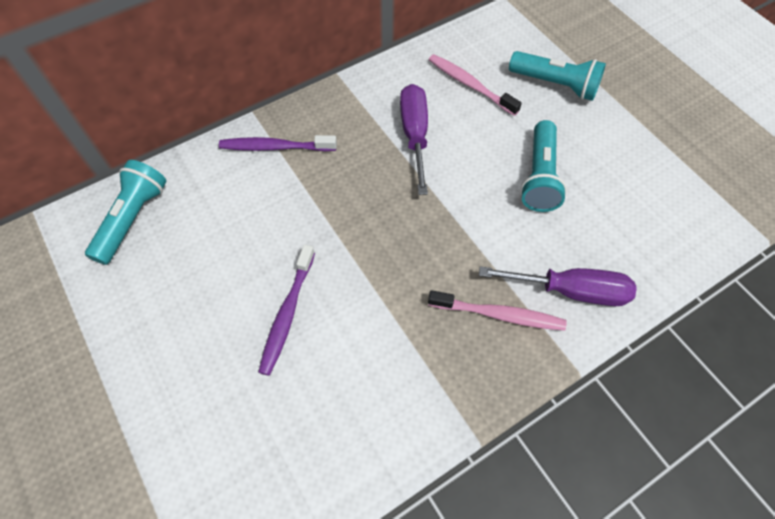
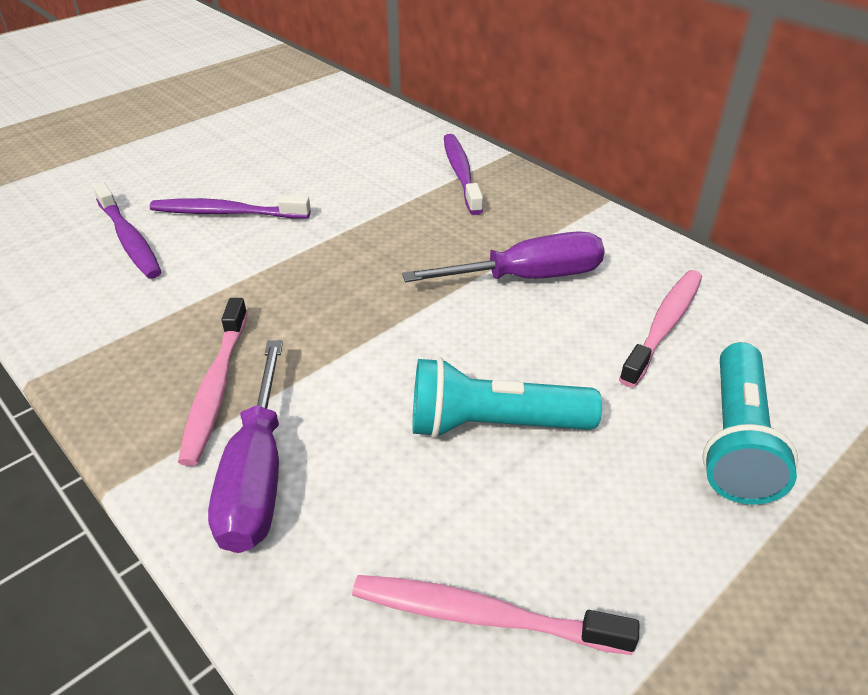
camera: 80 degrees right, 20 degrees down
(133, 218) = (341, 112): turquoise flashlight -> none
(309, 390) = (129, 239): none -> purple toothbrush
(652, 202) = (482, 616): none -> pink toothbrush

---

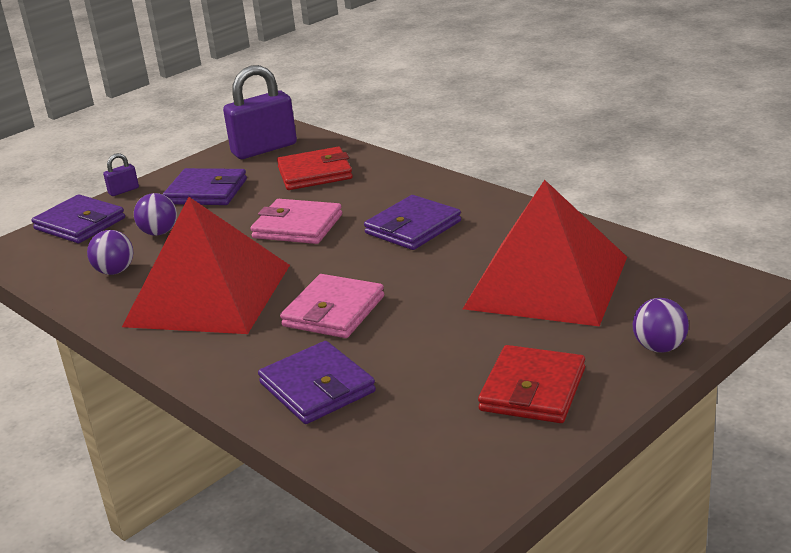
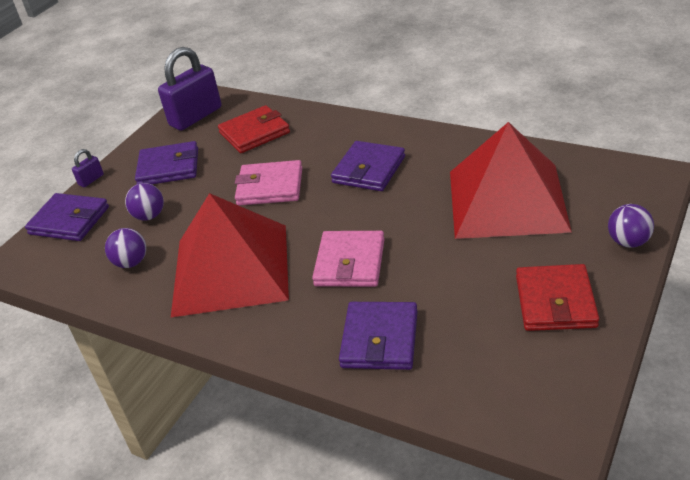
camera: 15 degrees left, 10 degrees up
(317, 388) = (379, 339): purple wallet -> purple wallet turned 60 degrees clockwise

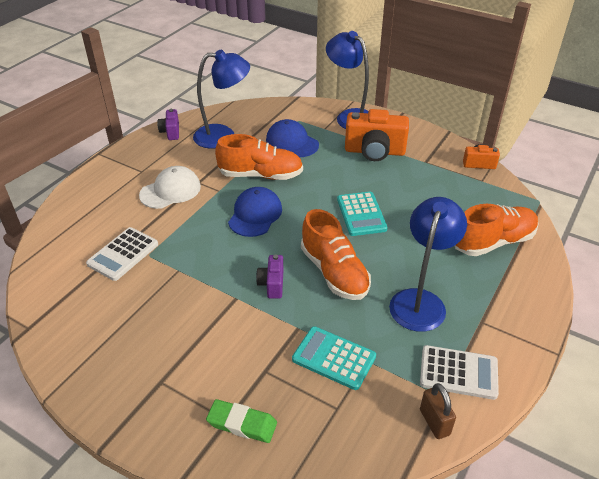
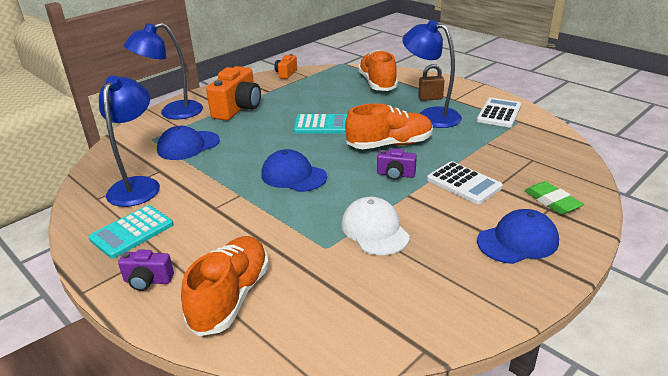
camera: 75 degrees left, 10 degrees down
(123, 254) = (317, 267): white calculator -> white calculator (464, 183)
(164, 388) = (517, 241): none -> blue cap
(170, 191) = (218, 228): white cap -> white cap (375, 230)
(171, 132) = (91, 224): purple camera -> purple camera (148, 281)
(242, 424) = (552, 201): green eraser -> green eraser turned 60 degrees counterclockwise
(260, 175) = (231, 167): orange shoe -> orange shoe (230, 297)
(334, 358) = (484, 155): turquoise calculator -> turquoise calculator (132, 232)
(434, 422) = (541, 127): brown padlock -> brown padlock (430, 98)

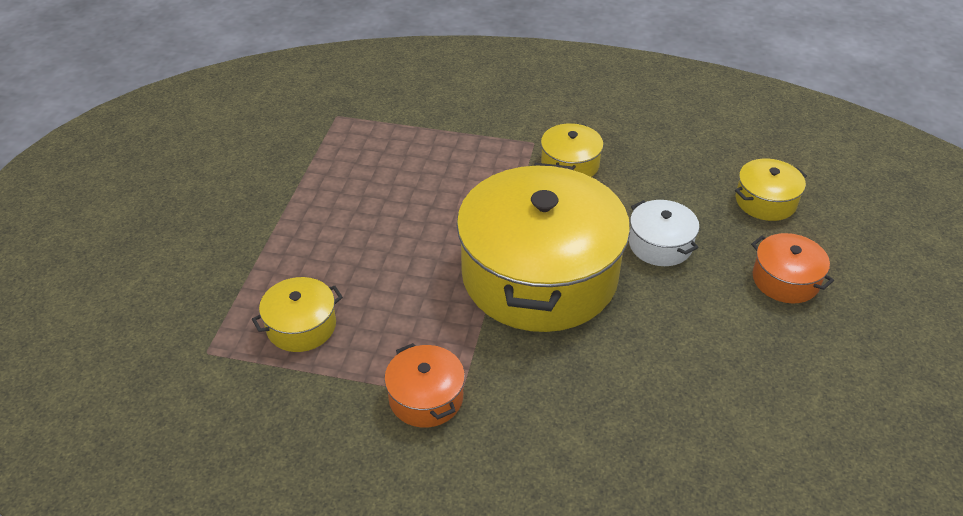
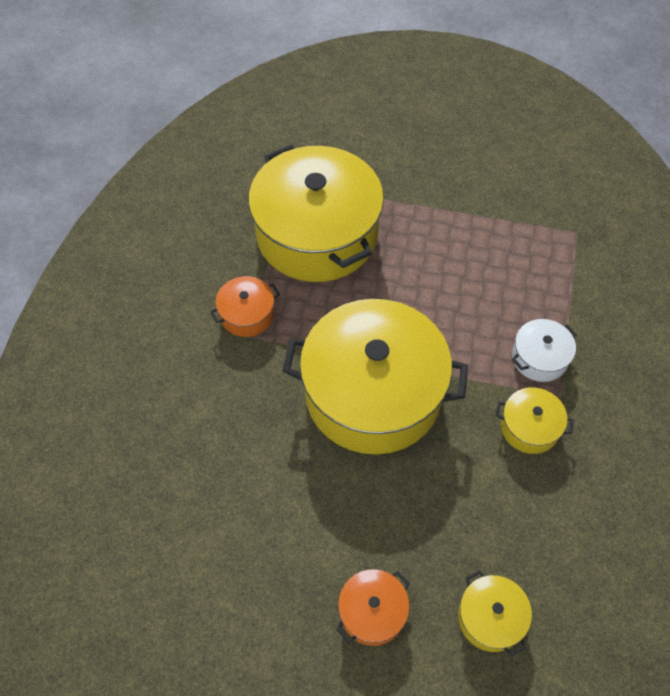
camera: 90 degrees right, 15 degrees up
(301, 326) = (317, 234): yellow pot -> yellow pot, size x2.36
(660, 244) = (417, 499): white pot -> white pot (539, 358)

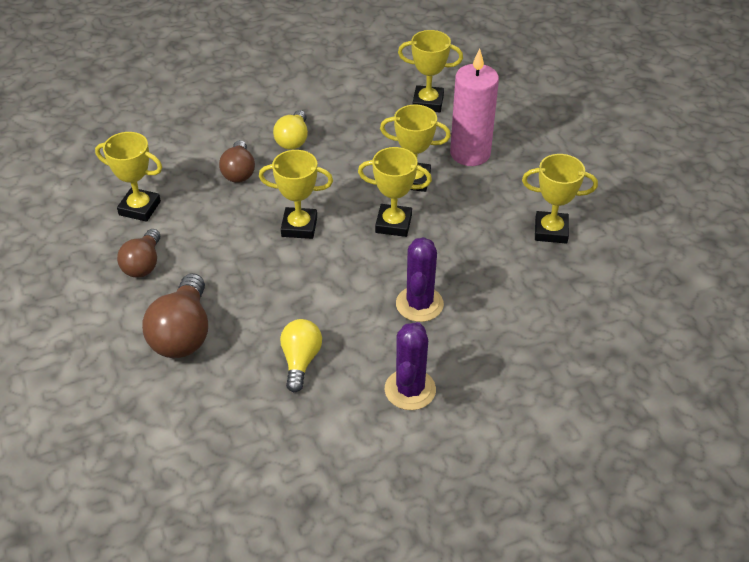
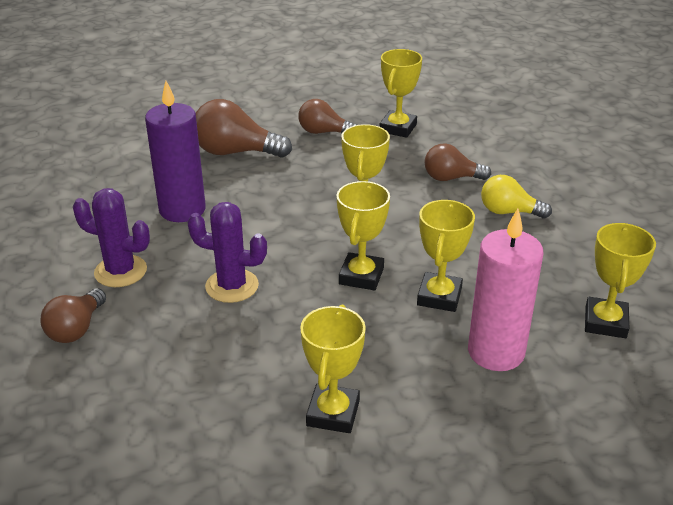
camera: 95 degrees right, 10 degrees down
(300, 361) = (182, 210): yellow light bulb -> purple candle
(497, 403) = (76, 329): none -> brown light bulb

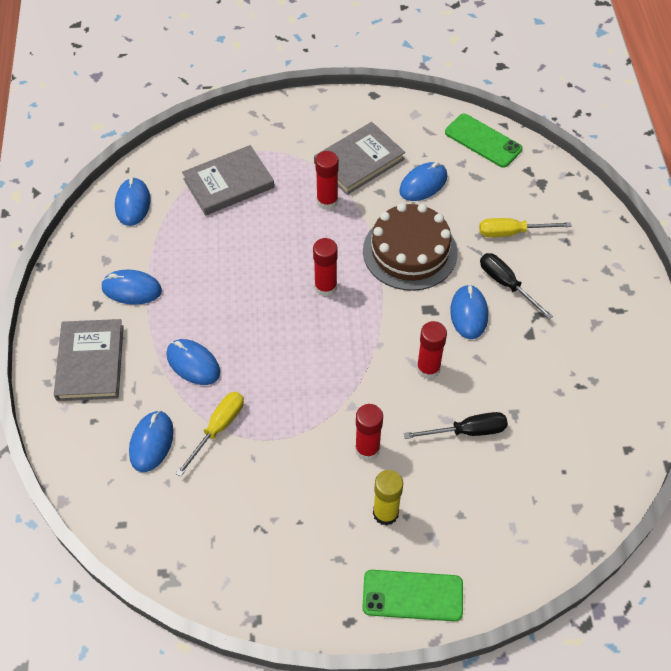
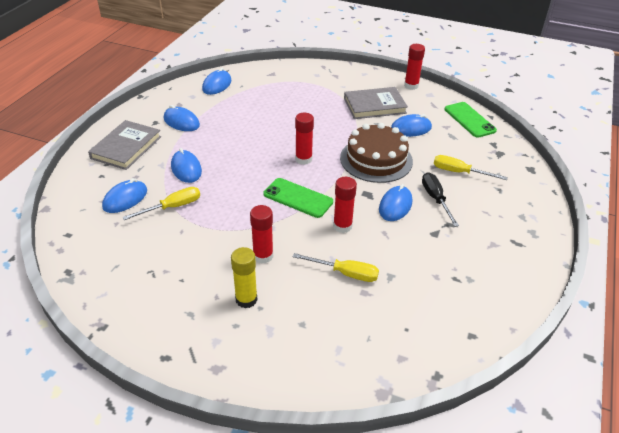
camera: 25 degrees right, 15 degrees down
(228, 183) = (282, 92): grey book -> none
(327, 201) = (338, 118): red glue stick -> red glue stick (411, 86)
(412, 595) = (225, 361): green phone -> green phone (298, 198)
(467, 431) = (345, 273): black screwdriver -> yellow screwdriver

--

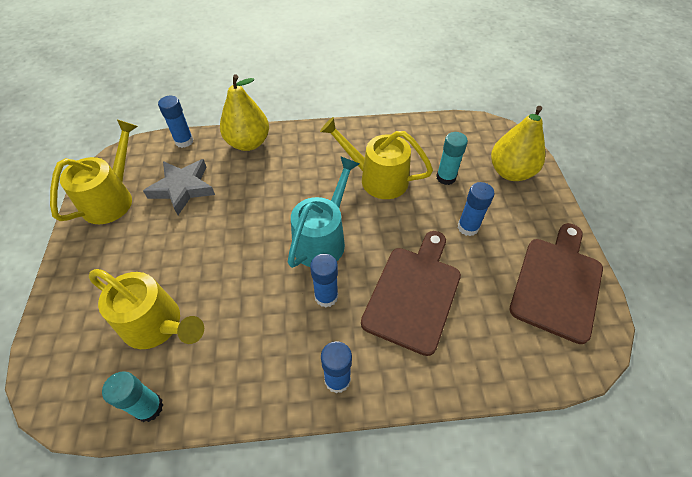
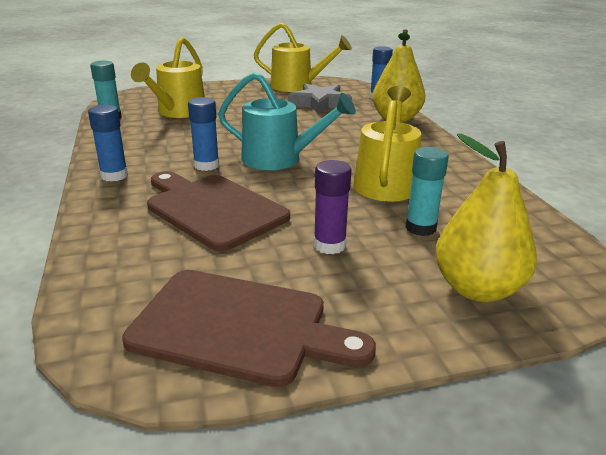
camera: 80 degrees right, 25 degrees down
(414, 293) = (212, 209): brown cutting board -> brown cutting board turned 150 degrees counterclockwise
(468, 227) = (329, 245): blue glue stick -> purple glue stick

*PROBLEM TO WORK ON*
Return, with no change at all, every line in the entries above from the line containing "camera: 80 degrees right, 25 degrees down" through the line containing "(468, 227) = (329, 245): blue".

*TASK RESPONSE*
camera: 80 degrees right, 25 degrees down
(414, 293) = (212, 209): brown cutting board -> brown cutting board turned 150 degrees counterclockwise
(468, 227) = (329, 245): blue glue stick -> purple glue stick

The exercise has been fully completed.